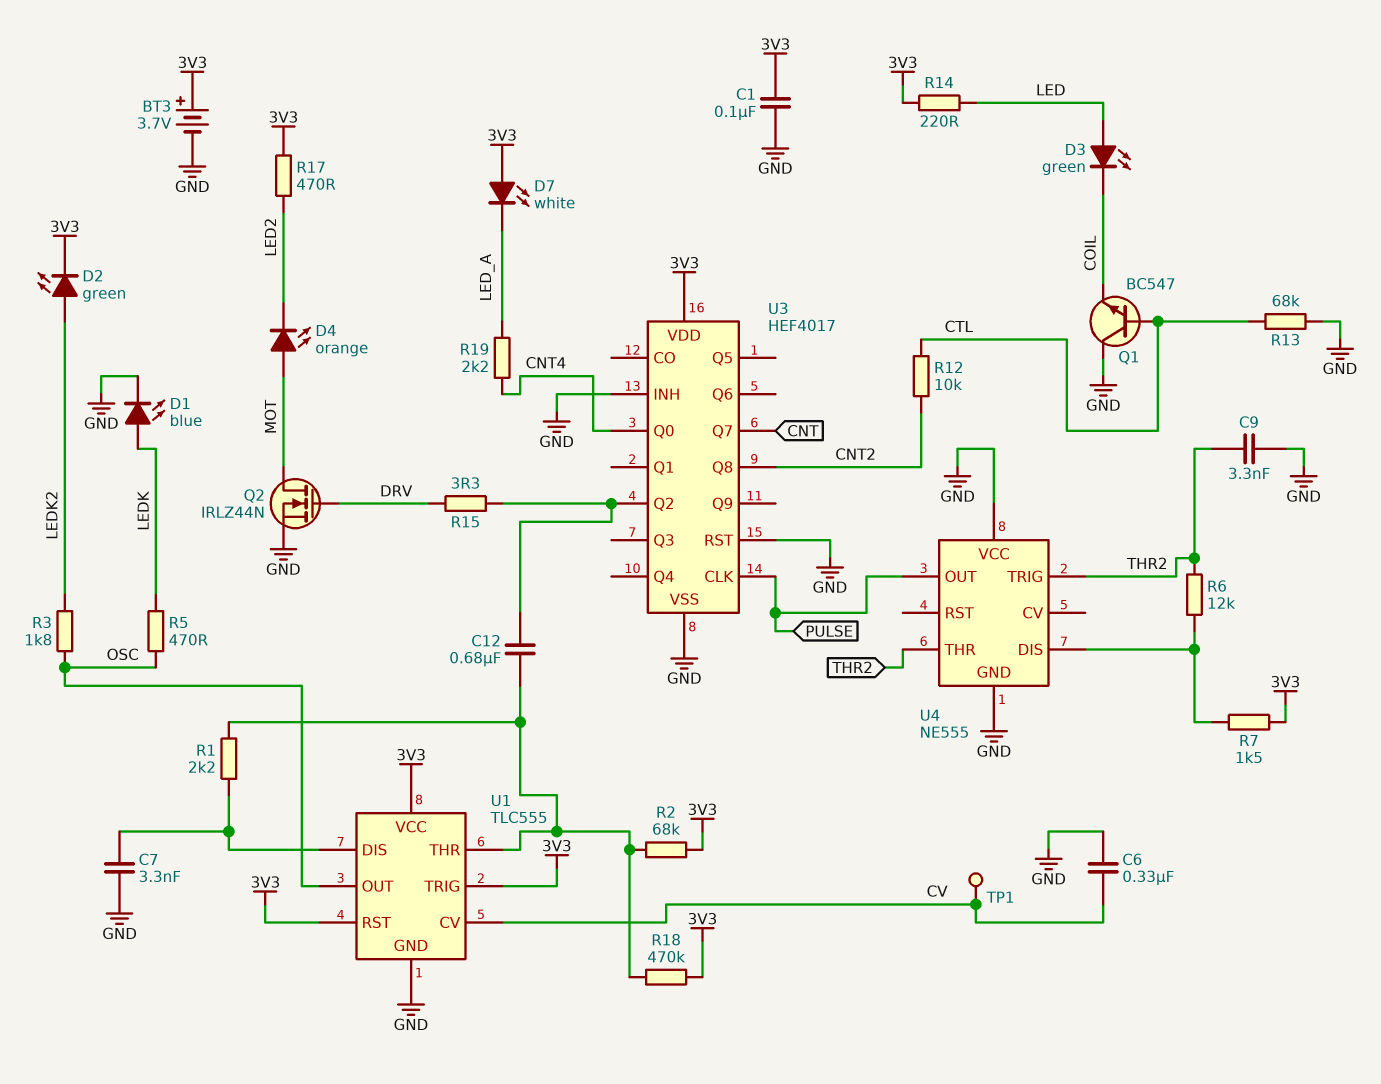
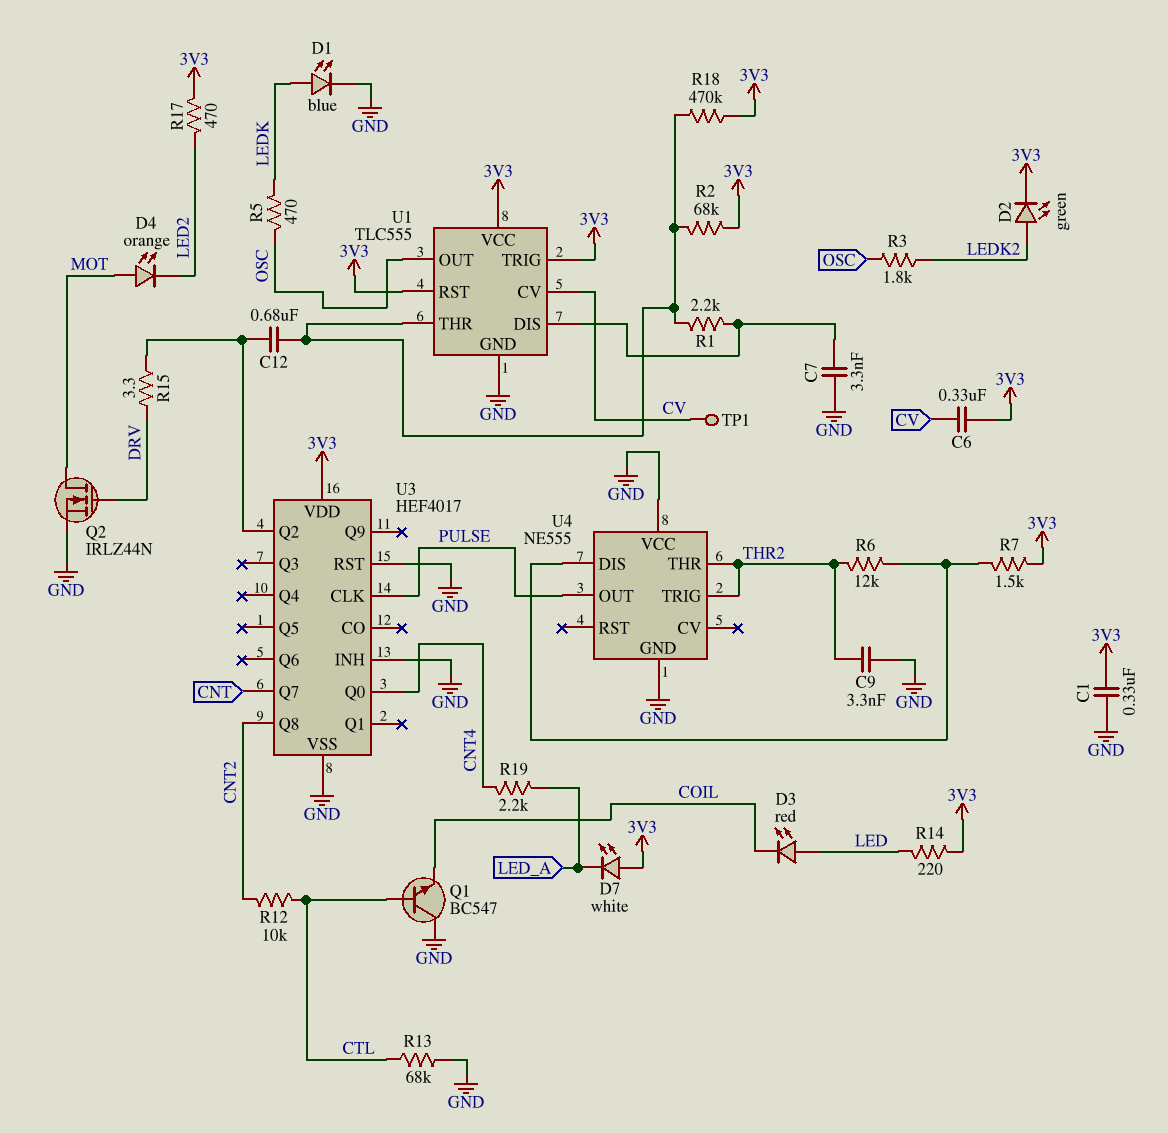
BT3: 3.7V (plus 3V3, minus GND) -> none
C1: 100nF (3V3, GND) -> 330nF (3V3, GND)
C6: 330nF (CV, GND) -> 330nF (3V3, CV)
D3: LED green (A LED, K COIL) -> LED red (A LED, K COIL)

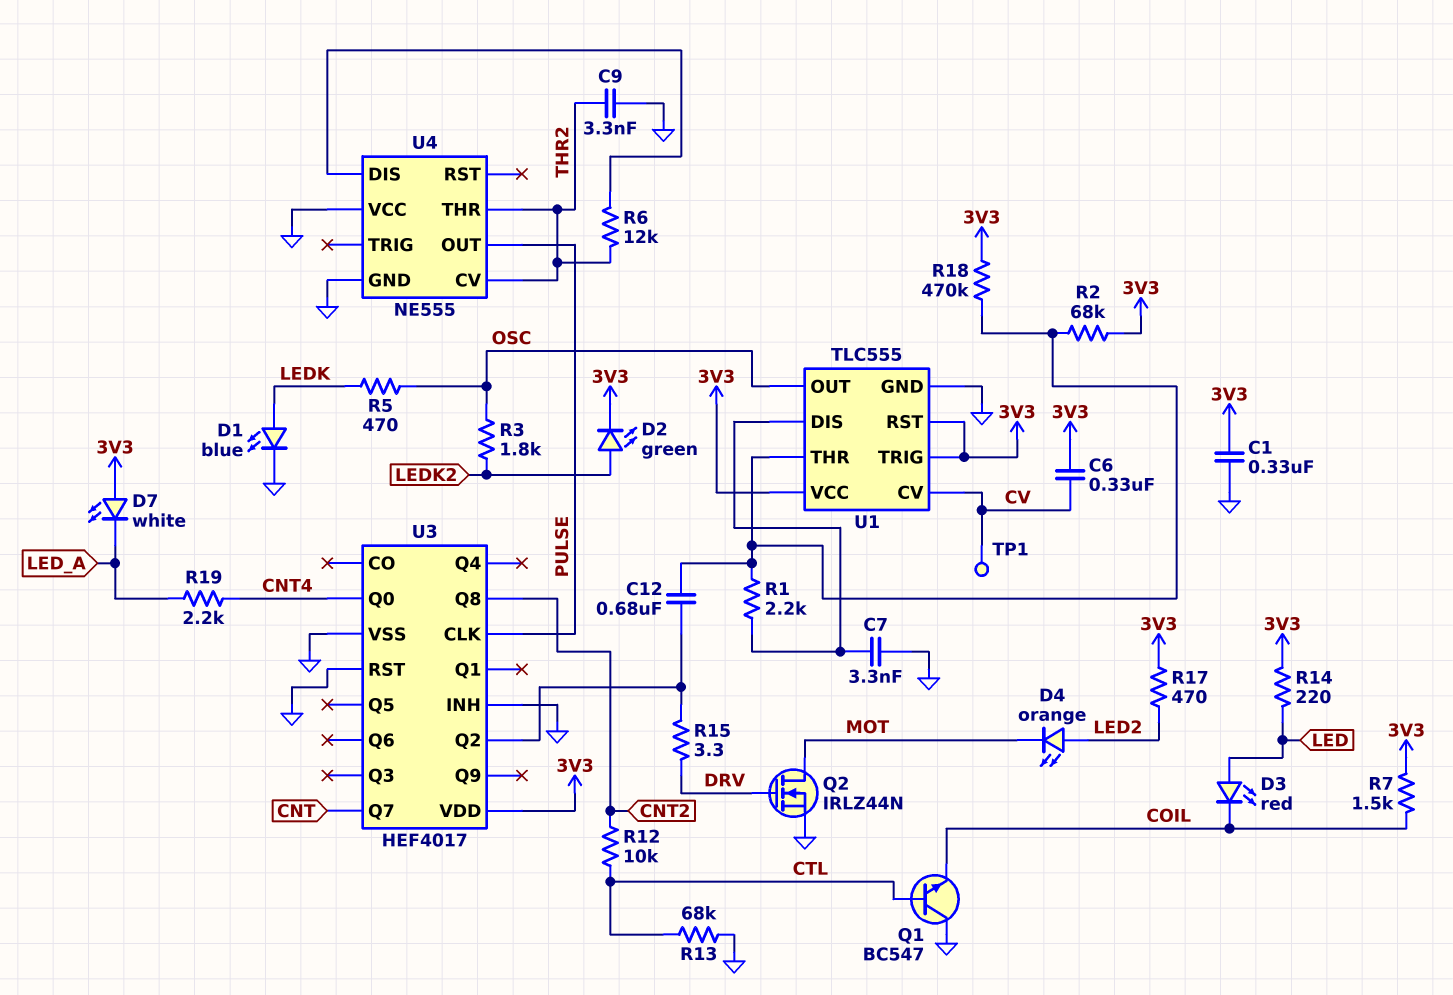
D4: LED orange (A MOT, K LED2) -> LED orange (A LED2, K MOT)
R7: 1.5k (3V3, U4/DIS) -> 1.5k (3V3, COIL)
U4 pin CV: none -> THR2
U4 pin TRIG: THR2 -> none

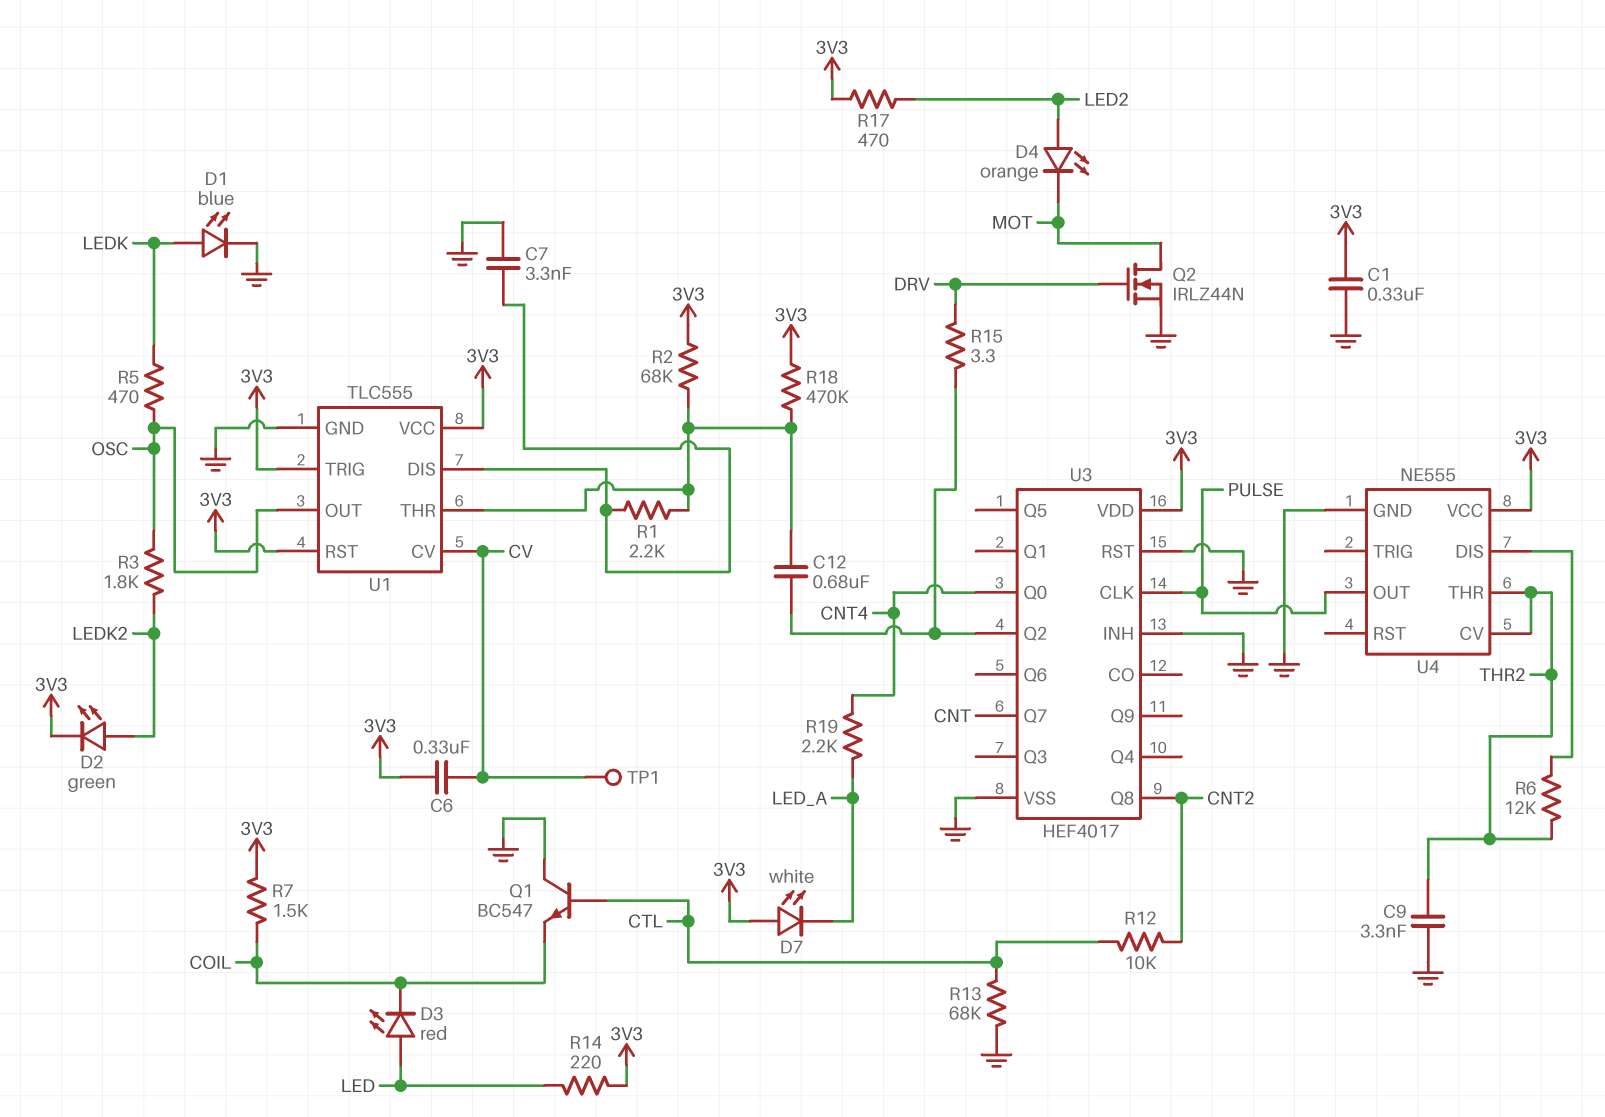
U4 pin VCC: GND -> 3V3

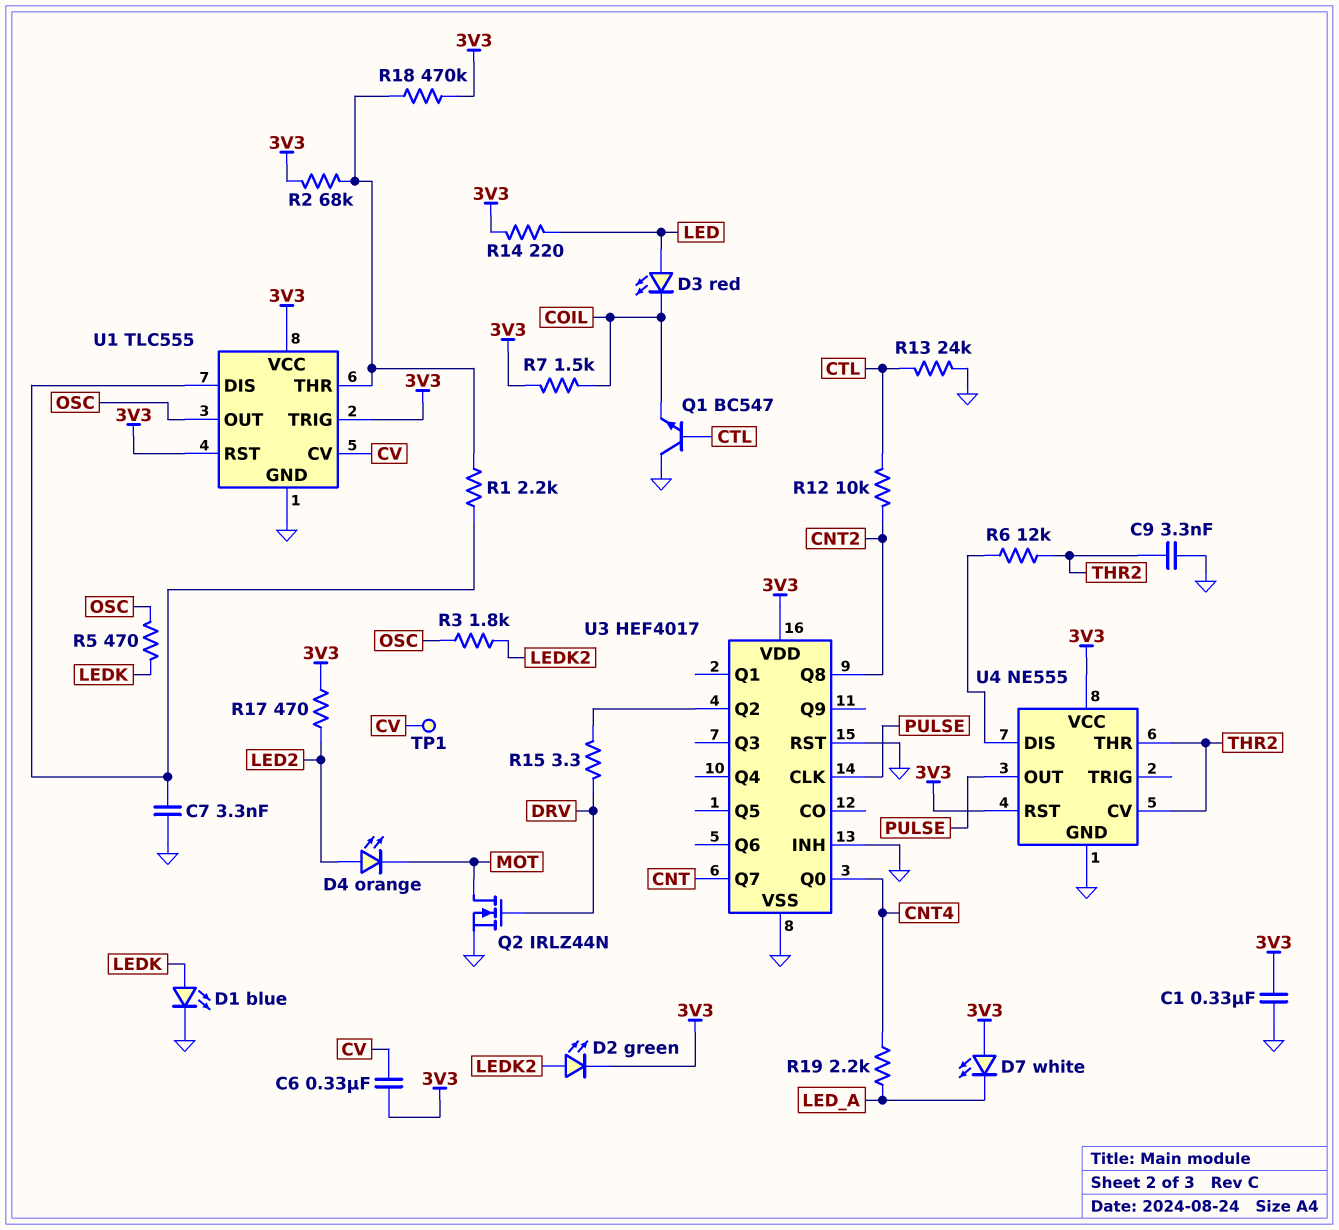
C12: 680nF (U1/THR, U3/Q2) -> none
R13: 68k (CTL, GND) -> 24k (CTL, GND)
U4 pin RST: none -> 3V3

--- Your goal ---
Print each of the records above exactly as written, leaving no picture in the copy.

--- Response to this task ---
BT3: 3.7V (plus 3V3, minus GND) -> none
C1: 100nF (3V3, GND) -> 330nF (3V3, GND)
C6: 330nF (CV, GND) -> 330nF (3V3, CV)
D3: LED green (A LED, K COIL) -> LED red (A LED, K COIL)

D4: LED orange (A MOT, K LED2) -> LED orange (A LED2, K MOT)
R7: 1.5k (3V3, U4/DIS) -> 1.5k (3V3, COIL)
U4 pin CV: none -> THR2
U4 pin TRIG: THR2 -> none

U4 pin VCC: GND -> 3V3

C12: 680nF (U1/THR, U3/Q2) -> none
R13: 68k (CTL, GND) -> 24k (CTL, GND)
U4 pin RST: none -> 3V3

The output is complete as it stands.